WHAT THIS TASK INVOLVES -
Set down the line containing "D3: schottky SS34" and every line that follows it in the listing below, exactly as written and with nothing added.

GIVEN DATA -

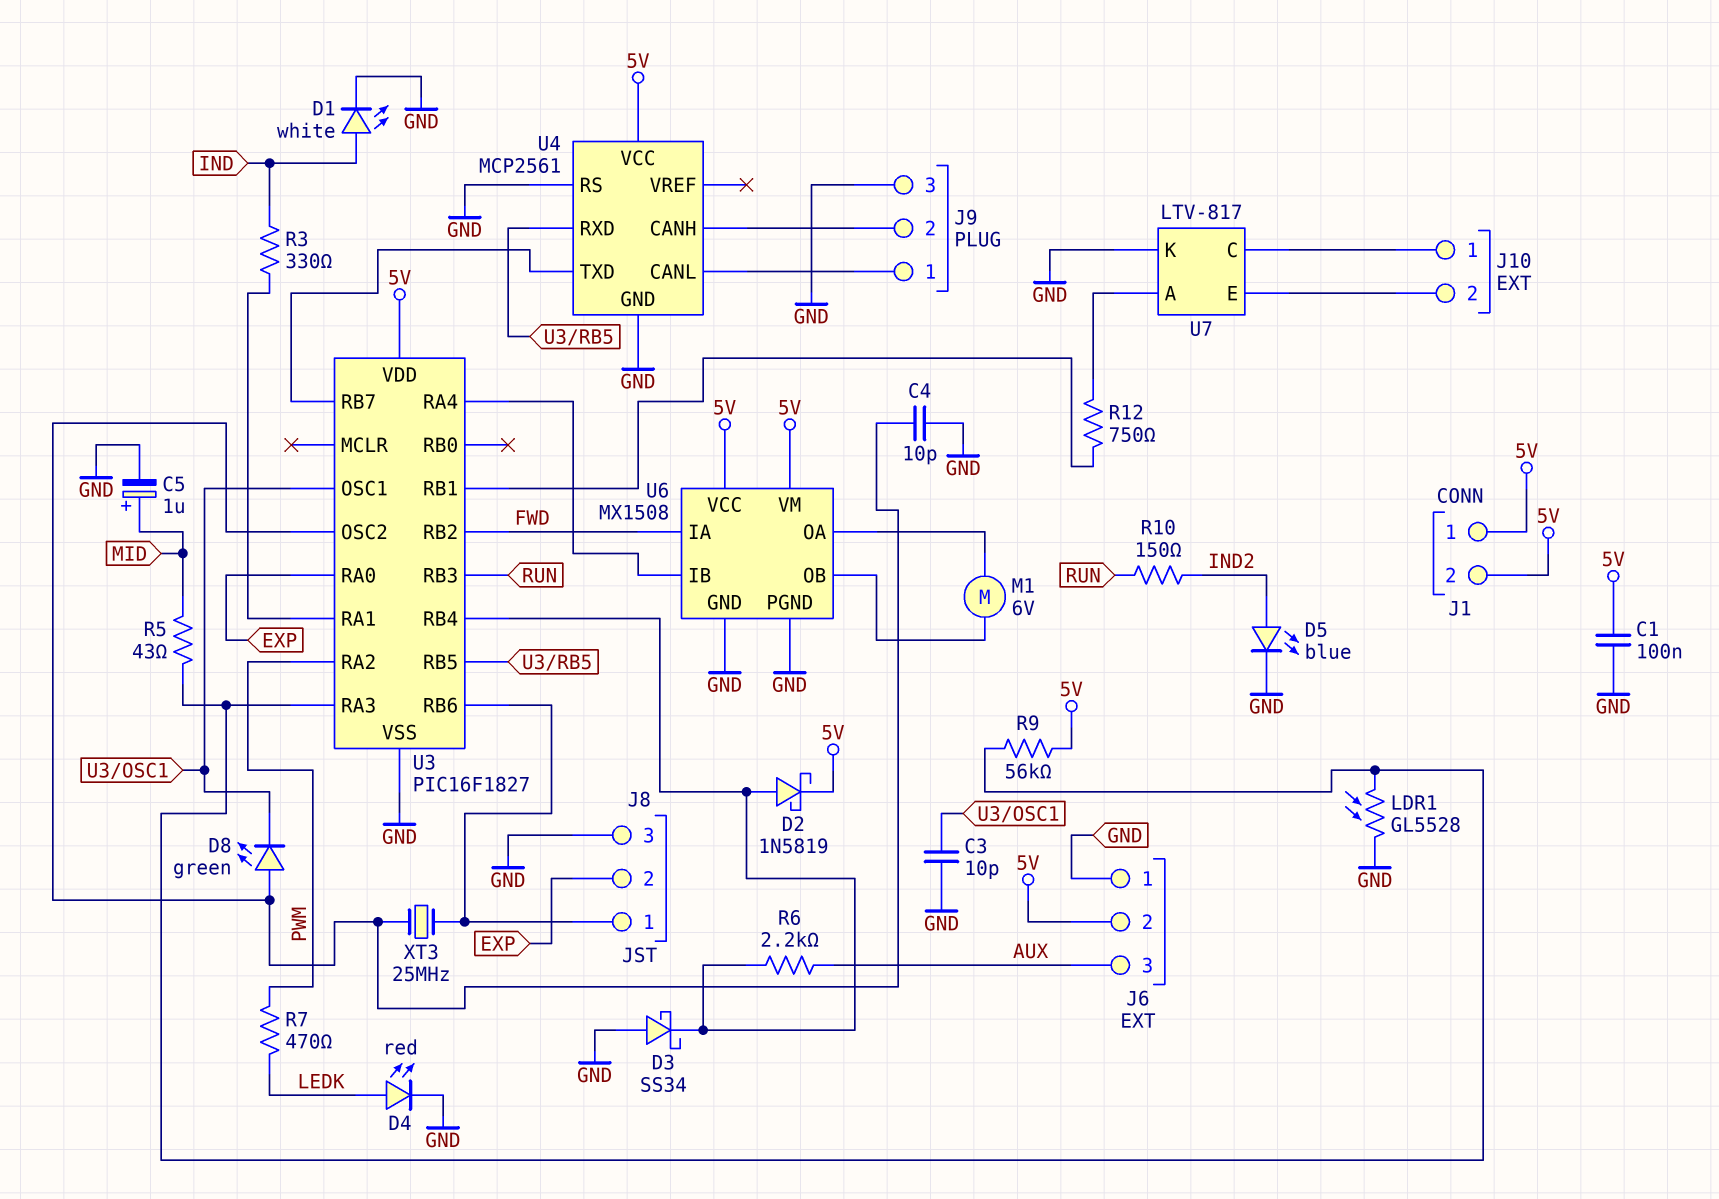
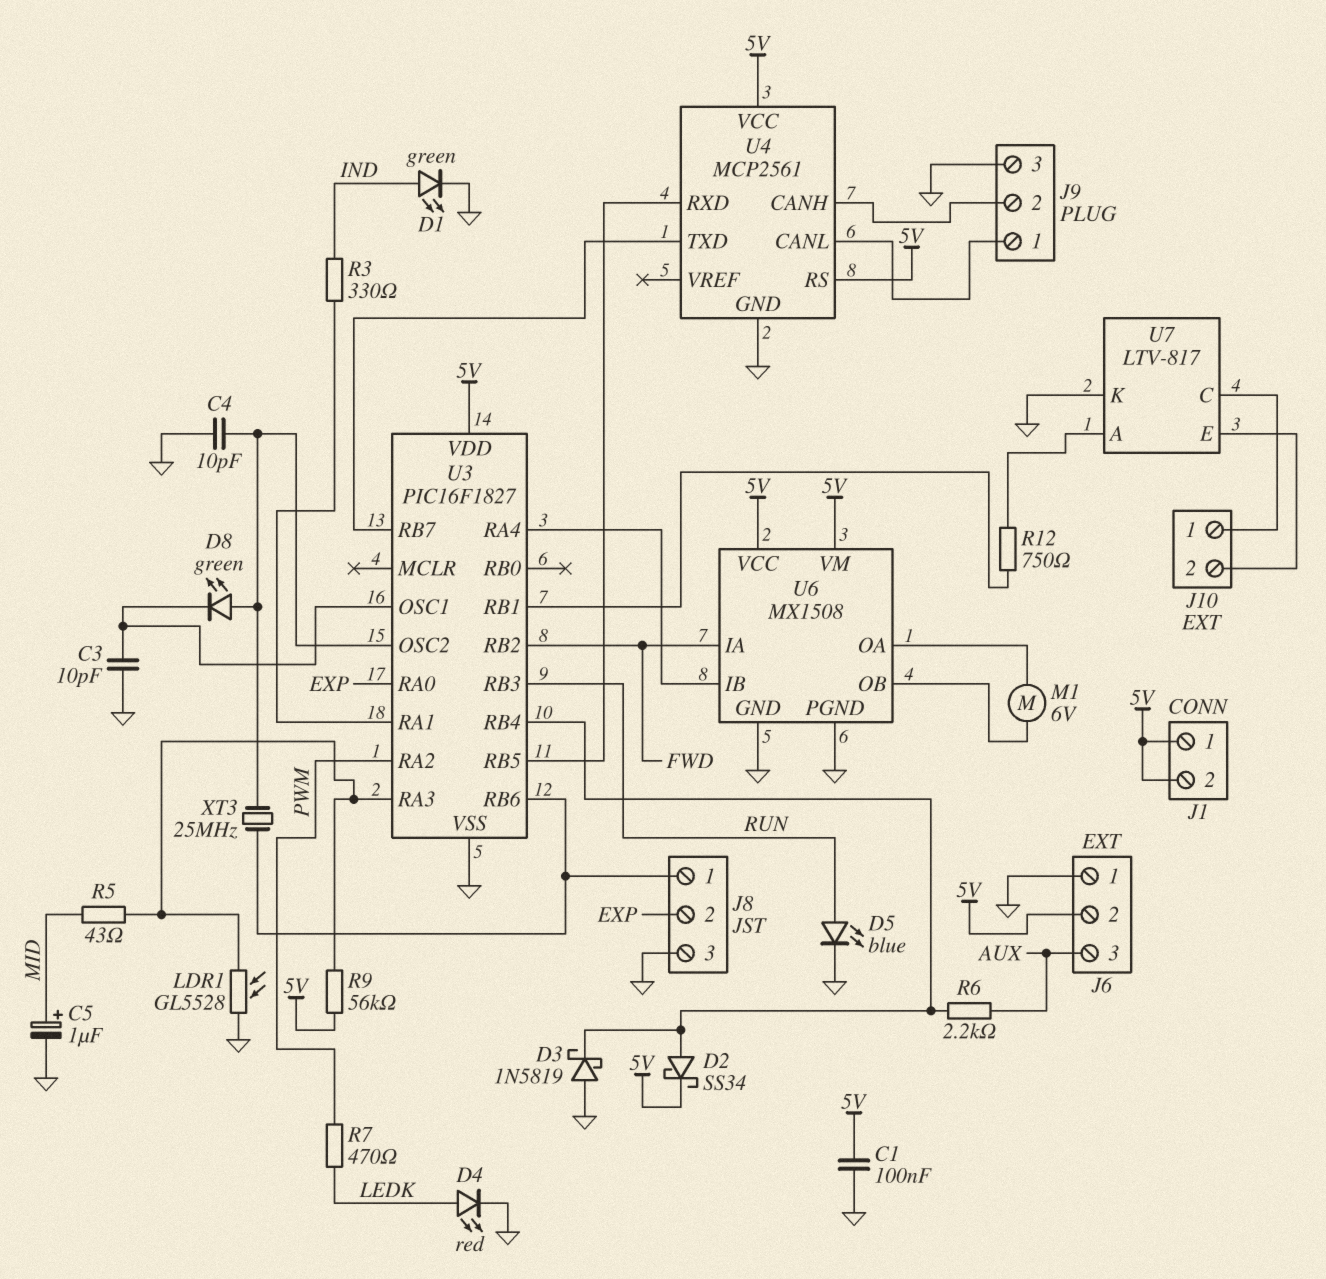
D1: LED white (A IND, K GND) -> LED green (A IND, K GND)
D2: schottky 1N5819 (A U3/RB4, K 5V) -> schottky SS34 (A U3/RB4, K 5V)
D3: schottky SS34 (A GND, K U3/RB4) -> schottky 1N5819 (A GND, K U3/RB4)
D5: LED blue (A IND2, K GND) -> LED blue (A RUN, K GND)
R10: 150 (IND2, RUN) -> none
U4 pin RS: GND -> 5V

SOLUTION TO THIS TASK -
D3: schottky SS34 (A GND, K U3/RB4) -> schottky 1N5819 (A GND, K U3/RB4)
D5: LED blue (A IND2, K GND) -> LED blue (A RUN, K GND)
R10: 150 (IND2, RUN) -> none
U4 pin RS: GND -> 5V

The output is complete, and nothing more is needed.